The line containing "brown semicircle: (12, 11)" and every line after it, through the end of the records below: repeat them exactly, nothing more.

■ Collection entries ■

§ §

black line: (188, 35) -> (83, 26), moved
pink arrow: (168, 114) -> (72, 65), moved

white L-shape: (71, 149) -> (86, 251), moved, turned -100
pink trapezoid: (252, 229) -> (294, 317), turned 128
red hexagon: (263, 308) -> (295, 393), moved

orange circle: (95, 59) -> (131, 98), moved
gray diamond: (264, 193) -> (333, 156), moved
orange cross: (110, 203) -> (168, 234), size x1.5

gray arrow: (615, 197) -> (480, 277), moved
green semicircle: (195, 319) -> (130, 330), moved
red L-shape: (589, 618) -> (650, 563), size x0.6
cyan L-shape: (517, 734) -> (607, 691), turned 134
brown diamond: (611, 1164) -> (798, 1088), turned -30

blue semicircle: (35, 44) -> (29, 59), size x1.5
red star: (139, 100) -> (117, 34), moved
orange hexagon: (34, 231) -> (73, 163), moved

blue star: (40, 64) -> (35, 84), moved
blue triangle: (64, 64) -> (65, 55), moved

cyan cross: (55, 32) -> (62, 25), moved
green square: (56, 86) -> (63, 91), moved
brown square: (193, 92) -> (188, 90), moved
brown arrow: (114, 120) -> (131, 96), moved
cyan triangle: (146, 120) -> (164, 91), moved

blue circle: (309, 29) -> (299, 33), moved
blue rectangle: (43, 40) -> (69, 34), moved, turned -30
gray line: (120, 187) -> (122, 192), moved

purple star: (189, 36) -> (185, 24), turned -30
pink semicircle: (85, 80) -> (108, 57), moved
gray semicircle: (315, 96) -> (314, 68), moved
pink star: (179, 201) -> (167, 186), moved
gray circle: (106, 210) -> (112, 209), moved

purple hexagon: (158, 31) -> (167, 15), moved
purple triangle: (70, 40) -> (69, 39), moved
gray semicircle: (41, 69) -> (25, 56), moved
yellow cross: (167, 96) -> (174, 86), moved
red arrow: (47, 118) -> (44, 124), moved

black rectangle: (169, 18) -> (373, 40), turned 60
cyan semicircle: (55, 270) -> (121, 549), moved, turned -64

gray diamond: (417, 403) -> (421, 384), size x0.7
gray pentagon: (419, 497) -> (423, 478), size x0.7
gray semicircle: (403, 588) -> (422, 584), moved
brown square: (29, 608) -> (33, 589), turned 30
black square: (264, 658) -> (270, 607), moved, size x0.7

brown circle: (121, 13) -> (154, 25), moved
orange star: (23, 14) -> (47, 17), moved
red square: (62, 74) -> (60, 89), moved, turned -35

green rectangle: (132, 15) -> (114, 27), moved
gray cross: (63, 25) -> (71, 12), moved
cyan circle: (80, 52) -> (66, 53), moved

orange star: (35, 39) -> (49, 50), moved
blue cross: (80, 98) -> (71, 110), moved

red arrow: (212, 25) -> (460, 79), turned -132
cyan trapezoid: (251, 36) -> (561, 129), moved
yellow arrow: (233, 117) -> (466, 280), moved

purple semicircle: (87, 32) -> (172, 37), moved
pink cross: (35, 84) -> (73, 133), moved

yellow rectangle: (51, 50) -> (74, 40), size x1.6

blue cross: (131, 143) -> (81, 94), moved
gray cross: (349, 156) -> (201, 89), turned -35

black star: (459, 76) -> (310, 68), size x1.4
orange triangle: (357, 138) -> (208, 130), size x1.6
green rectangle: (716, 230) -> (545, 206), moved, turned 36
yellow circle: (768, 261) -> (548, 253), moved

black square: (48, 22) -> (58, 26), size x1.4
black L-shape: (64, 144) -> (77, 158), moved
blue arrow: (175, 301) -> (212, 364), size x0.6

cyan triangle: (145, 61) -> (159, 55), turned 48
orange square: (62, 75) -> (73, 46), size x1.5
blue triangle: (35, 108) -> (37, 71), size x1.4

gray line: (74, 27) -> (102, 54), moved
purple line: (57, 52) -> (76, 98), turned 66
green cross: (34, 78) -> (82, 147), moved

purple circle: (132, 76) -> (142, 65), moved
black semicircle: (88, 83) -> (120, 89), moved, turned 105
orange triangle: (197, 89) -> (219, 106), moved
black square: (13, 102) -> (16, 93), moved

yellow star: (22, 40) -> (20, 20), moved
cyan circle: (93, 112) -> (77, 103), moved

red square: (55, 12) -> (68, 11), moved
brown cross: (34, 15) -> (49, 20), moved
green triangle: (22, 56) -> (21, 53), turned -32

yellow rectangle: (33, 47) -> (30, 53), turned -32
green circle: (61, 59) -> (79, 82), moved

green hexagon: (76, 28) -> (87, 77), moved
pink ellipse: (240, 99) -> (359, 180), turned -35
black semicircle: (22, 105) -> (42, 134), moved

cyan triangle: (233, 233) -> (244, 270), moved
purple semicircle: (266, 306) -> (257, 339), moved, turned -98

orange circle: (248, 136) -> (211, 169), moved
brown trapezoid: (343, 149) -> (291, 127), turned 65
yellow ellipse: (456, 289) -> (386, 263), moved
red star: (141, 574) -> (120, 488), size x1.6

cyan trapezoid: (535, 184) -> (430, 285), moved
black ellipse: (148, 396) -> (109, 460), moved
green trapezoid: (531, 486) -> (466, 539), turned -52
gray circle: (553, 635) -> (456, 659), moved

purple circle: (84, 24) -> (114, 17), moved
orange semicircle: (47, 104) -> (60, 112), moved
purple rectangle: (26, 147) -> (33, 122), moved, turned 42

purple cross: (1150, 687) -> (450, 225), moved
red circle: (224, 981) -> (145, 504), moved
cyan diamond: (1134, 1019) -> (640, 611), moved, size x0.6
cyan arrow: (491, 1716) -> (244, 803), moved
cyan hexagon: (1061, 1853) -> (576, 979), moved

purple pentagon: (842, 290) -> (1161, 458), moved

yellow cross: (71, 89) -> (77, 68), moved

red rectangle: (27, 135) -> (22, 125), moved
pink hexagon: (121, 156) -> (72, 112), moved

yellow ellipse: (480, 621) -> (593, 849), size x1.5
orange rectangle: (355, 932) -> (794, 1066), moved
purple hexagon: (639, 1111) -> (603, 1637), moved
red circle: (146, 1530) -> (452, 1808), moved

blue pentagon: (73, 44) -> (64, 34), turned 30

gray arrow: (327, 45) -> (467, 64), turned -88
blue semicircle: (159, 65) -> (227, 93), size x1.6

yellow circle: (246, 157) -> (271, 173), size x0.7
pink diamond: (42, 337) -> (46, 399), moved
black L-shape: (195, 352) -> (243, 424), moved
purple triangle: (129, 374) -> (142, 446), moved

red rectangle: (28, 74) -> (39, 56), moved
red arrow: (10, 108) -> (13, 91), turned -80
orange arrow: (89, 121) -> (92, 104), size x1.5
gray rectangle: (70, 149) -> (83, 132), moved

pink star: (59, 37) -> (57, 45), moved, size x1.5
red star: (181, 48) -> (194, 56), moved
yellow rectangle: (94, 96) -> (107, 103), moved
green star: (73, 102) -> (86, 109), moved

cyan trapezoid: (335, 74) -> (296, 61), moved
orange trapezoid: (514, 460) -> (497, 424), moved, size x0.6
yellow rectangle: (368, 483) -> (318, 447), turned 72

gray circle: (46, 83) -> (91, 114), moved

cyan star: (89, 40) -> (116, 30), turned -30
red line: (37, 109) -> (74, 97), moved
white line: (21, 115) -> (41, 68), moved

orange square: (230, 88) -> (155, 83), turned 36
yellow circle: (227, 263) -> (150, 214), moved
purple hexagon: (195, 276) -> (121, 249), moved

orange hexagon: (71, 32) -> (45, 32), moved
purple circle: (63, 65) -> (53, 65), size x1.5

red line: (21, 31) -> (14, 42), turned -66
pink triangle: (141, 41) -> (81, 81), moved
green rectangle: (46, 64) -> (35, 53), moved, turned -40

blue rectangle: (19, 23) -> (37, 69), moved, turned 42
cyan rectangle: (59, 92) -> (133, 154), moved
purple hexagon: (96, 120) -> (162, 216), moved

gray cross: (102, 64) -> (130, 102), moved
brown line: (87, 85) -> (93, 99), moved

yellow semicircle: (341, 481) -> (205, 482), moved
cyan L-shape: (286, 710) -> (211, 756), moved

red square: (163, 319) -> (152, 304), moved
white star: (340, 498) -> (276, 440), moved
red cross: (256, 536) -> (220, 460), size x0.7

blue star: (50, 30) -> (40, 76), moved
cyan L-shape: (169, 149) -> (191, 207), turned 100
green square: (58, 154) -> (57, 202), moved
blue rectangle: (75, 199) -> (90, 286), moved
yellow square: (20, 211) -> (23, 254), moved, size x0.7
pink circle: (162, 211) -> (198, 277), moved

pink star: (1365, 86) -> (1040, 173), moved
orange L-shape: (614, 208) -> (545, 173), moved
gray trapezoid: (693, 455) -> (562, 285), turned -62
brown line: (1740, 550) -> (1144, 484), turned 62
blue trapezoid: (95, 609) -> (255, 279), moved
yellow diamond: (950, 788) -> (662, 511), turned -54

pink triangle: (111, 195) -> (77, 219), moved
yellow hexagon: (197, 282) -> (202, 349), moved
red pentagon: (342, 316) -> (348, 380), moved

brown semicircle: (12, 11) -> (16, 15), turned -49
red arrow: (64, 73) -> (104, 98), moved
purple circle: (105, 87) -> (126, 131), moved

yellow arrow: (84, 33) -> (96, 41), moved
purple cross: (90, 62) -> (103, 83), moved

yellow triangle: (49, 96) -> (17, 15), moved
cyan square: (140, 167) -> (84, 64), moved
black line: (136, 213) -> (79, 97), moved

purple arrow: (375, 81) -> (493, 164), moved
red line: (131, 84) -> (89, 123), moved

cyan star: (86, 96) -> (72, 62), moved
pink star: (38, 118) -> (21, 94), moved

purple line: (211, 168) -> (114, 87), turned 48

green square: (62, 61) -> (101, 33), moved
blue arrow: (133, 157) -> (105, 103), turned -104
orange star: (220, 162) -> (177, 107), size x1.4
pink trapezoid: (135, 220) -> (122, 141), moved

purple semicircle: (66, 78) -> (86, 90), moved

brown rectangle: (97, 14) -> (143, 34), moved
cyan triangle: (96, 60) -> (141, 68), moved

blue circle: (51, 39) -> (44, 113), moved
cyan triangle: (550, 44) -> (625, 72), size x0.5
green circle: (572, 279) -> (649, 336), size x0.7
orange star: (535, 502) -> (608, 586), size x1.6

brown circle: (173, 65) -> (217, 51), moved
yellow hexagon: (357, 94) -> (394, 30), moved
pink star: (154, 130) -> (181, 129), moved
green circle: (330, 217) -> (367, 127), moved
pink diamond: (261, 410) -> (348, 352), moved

§ §

■ OUTPUT ■
brown semicircle: (12, 11) -> (16, 15), turned -49
red arrow: (64, 73) -> (104, 98), moved
purple circle: (105, 87) -> (126, 131), moved

yellow arrow: (84, 33) -> (96, 41), moved
purple cross: (90, 62) -> (103, 83), moved

yellow triangle: (49, 96) -> (17, 15), moved
cyan square: (140, 167) -> (84, 64), moved
black line: (136, 213) -> (79, 97), moved

purple arrow: (375, 81) -> (493, 164), moved
red line: (131, 84) -> (89, 123), moved

cyan star: (86, 96) -> (72, 62), moved
pink star: (38, 118) -> (21, 94), moved

purple line: (211, 168) -> (114, 87), turned 48

green square: (62, 61) -> (101, 33), moved
blue arrow: (133, 157) -> (105, 103), turned -104
orange star: (220, 162) -> (177, 107), size x1.4
pink trapezoid: (135, 220) -> (122, 141), moved

purple semicircle: (66, 78) -> (86, 90), moved

brown rectangle: (97, 14) -> (143, 34), moved
cyan triangle: (96, 60) -> (141, 68), moved

blue circle: (51, 39) -> (44, 113), moved
cyan triangle: (550, 44) -> (625, 72), size x0.5
green circle: (572, 279) -> (649, 336), size x0.7
orange star: (535, 502) -> (608, 586), size x1.6

brown circle: (173, 65) -> (217, 51), moved
yellow hexagon: (357, 94) -> (394, 30), moved
pink star: (154, 130) -> (181, 129), moved
green circle: (330, 217) -> (367, 127), moved
pink diamond: (261, 410) -> (348, 352), moved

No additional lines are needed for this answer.